PROBLEM TO WORK ON — Retype, word for word, every line of the records below starting at the one that contains "IC1 pin VIN: +15V -> AC1" and ending at the one that contains "C101: 1uF (plus"; include both of those lines and nothing more.

Stored records:
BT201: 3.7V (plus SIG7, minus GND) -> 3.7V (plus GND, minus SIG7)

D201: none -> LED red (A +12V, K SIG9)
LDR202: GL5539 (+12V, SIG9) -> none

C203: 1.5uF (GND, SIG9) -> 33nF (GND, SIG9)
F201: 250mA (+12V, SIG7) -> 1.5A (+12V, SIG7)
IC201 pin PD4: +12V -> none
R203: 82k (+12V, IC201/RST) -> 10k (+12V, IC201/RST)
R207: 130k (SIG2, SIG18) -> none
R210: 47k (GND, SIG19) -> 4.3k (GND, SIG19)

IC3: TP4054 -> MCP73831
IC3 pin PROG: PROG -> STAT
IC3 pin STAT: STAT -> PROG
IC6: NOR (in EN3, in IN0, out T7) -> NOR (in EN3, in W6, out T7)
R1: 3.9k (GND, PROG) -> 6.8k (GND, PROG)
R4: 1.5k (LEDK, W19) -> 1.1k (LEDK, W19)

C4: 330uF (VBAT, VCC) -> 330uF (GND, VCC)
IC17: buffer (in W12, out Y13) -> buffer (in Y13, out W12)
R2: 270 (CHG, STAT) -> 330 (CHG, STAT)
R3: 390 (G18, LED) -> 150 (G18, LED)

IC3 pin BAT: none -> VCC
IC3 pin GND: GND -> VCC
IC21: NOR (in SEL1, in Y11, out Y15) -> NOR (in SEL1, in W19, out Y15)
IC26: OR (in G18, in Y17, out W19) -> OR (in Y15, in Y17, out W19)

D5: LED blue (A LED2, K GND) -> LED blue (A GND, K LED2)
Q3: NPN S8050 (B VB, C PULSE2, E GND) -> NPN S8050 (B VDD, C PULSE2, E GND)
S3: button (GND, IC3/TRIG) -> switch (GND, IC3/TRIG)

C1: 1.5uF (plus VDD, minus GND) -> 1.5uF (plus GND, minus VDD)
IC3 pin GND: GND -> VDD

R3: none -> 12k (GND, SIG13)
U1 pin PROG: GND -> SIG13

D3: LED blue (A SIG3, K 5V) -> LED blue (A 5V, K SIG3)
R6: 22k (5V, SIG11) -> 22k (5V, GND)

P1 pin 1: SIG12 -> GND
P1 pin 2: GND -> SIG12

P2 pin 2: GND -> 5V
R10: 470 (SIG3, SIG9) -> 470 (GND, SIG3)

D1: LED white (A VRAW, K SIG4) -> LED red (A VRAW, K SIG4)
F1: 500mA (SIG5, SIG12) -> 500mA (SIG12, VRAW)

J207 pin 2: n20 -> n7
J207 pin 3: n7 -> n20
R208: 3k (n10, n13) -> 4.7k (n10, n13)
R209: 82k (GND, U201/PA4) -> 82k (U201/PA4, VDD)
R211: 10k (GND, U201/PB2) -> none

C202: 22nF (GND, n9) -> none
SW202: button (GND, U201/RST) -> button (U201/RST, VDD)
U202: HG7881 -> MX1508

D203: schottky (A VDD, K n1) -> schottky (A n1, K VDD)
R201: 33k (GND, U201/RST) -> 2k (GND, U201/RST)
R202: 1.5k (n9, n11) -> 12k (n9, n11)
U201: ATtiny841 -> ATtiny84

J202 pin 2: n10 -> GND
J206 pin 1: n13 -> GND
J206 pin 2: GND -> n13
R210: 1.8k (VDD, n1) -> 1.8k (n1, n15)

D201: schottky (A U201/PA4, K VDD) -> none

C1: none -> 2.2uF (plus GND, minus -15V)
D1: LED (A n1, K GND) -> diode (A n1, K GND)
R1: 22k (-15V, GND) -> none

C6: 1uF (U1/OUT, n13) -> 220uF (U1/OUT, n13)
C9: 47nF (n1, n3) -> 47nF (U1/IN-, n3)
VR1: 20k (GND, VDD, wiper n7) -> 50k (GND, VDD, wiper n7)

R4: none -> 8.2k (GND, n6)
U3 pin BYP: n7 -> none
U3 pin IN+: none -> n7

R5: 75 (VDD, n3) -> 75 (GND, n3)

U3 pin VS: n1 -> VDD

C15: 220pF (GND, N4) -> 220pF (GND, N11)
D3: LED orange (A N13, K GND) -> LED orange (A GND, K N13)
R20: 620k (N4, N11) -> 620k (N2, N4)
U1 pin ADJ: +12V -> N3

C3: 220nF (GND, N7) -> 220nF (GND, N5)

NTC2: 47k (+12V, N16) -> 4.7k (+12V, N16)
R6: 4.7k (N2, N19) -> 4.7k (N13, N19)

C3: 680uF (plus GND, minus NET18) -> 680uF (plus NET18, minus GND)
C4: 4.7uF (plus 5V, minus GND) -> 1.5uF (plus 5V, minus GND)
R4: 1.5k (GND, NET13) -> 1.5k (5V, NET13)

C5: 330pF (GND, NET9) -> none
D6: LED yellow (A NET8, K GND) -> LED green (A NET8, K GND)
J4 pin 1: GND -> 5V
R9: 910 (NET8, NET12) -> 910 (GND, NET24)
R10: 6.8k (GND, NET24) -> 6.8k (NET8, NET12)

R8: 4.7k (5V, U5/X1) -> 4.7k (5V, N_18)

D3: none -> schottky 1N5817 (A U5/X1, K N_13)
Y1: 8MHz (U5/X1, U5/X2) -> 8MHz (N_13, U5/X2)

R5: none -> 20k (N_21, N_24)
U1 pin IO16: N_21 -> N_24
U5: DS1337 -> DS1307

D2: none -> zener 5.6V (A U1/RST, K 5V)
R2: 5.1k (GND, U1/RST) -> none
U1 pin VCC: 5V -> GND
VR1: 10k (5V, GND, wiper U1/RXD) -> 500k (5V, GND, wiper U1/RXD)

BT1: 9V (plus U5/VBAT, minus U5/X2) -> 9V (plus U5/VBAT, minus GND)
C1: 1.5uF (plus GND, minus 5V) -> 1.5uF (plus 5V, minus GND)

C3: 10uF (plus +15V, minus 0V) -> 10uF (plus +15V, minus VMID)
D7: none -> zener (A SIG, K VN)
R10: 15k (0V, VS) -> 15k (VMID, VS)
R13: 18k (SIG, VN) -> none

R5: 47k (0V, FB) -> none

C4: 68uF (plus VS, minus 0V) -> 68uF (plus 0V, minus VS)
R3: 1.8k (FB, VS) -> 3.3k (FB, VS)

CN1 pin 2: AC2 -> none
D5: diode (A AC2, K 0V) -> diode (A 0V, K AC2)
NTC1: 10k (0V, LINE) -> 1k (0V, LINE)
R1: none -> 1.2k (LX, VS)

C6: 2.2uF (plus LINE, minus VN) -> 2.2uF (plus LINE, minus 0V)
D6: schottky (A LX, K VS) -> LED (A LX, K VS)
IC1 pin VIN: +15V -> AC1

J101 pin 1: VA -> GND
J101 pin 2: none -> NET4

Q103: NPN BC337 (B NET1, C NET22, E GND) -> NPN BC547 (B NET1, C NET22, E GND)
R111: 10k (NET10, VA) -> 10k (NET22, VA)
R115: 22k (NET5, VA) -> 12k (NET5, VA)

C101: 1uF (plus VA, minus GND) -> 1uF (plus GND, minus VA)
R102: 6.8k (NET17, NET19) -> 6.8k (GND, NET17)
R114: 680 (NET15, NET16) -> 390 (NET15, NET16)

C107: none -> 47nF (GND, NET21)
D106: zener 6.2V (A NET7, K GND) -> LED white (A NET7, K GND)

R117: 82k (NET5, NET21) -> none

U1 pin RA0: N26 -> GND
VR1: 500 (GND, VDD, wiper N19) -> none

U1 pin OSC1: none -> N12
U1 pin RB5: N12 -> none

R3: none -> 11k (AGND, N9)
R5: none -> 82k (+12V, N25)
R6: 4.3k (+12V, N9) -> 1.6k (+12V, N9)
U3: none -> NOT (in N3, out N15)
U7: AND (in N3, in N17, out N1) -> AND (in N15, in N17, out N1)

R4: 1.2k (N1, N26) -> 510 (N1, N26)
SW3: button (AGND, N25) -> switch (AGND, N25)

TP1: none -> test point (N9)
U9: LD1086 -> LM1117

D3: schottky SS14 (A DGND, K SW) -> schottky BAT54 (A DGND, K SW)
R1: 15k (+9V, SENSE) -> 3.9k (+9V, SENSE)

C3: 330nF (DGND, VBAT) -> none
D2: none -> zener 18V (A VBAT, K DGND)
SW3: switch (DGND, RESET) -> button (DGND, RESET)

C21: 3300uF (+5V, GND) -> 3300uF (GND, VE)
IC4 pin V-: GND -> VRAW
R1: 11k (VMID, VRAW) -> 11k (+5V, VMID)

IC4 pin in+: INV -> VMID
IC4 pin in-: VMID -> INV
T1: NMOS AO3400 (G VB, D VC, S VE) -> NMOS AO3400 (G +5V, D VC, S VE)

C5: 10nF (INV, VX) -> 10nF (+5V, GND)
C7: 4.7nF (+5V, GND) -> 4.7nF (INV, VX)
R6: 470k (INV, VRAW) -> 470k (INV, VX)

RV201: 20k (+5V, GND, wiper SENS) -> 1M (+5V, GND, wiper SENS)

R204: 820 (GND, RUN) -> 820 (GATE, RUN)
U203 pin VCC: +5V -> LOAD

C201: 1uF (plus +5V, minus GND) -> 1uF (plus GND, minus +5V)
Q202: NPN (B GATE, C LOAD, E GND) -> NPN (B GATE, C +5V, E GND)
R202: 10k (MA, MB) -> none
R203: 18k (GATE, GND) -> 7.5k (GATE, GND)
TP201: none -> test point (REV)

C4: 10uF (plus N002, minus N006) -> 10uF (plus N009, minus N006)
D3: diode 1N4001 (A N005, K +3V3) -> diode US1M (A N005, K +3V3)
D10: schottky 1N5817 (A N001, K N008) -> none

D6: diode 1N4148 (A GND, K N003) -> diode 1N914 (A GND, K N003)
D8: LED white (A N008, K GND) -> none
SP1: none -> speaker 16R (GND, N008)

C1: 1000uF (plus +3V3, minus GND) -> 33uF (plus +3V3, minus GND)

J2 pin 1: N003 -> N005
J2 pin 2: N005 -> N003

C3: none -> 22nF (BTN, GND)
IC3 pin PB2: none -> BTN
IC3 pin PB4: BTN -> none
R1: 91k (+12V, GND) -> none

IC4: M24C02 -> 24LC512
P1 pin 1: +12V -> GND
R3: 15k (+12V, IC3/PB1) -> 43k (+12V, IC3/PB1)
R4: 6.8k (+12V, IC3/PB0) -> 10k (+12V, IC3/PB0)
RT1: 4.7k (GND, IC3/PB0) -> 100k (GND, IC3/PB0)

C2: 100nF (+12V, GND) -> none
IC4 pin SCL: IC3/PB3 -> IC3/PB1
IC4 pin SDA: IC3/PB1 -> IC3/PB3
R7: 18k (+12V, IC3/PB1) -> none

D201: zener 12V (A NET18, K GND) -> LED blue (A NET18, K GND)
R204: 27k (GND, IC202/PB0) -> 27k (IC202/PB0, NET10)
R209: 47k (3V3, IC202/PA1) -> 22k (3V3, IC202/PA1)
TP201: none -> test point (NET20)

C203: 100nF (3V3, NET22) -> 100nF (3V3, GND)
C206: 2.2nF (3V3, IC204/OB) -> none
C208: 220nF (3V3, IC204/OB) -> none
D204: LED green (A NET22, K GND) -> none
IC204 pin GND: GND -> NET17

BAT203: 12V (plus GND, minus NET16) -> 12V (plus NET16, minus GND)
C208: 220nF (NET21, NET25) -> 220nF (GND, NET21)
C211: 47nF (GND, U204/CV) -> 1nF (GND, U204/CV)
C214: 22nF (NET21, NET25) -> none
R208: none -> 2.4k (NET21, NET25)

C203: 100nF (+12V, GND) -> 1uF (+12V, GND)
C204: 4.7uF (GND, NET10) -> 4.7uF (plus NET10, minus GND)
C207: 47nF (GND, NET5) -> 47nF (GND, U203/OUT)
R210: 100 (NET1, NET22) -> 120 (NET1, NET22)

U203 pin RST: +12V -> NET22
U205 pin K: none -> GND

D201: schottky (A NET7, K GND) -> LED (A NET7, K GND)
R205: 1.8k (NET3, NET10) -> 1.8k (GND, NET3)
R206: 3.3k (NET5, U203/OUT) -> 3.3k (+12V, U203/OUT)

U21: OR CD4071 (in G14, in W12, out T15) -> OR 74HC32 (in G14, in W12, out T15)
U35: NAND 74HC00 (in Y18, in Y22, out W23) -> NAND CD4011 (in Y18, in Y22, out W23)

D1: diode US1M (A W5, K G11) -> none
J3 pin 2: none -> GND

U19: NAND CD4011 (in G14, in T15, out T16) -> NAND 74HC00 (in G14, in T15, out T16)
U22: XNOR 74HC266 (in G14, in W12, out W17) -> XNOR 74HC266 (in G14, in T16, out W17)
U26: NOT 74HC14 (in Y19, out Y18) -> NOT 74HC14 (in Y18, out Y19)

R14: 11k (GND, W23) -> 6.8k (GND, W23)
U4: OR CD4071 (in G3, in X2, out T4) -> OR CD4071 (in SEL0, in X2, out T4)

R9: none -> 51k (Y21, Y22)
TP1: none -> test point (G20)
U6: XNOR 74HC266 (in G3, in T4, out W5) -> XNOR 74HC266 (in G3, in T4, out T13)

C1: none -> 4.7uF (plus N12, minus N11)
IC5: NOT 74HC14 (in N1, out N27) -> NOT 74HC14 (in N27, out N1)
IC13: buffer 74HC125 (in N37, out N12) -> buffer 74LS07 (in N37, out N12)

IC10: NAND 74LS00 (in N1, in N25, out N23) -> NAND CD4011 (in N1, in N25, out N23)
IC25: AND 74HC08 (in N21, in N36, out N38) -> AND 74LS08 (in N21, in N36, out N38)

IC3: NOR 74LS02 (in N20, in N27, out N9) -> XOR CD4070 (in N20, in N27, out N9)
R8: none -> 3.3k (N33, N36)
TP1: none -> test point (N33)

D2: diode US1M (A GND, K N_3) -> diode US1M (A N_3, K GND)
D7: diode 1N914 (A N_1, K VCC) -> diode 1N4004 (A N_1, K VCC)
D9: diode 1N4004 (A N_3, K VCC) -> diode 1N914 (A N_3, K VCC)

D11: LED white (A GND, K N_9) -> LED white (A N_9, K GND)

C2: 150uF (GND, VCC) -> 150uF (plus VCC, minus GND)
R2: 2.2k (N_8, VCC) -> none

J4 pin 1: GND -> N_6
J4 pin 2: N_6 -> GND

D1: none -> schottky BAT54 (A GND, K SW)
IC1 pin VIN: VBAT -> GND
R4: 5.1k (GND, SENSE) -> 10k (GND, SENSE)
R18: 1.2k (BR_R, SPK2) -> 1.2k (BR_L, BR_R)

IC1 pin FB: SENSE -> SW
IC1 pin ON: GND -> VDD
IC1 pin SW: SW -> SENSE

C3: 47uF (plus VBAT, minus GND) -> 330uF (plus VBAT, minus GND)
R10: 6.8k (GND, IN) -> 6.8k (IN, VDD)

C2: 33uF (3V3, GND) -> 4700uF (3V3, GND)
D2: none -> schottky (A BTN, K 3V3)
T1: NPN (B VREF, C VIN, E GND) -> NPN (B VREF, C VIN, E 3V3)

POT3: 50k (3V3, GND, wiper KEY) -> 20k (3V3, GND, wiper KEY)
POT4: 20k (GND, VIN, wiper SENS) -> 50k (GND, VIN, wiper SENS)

EXERCISE SOLUTION —
IC1 pin VIN: +15V -> AC1

J101 pin 1: VA -> GND
J101 pin 2: none -> NET4

Q103: NPN BC337 (B NET1, C NET22, E GND) -> NPN BC547 (B NET1, C NET22, E GND)
R111: 10k (NET10, VA) -> 10k (NET22, VA)
R115: 22k (NET5, VA) -> 12k (NET5, VA)

C101: 1uF (plus VA, minus GND) -> 1uF (plus GND, minus VA)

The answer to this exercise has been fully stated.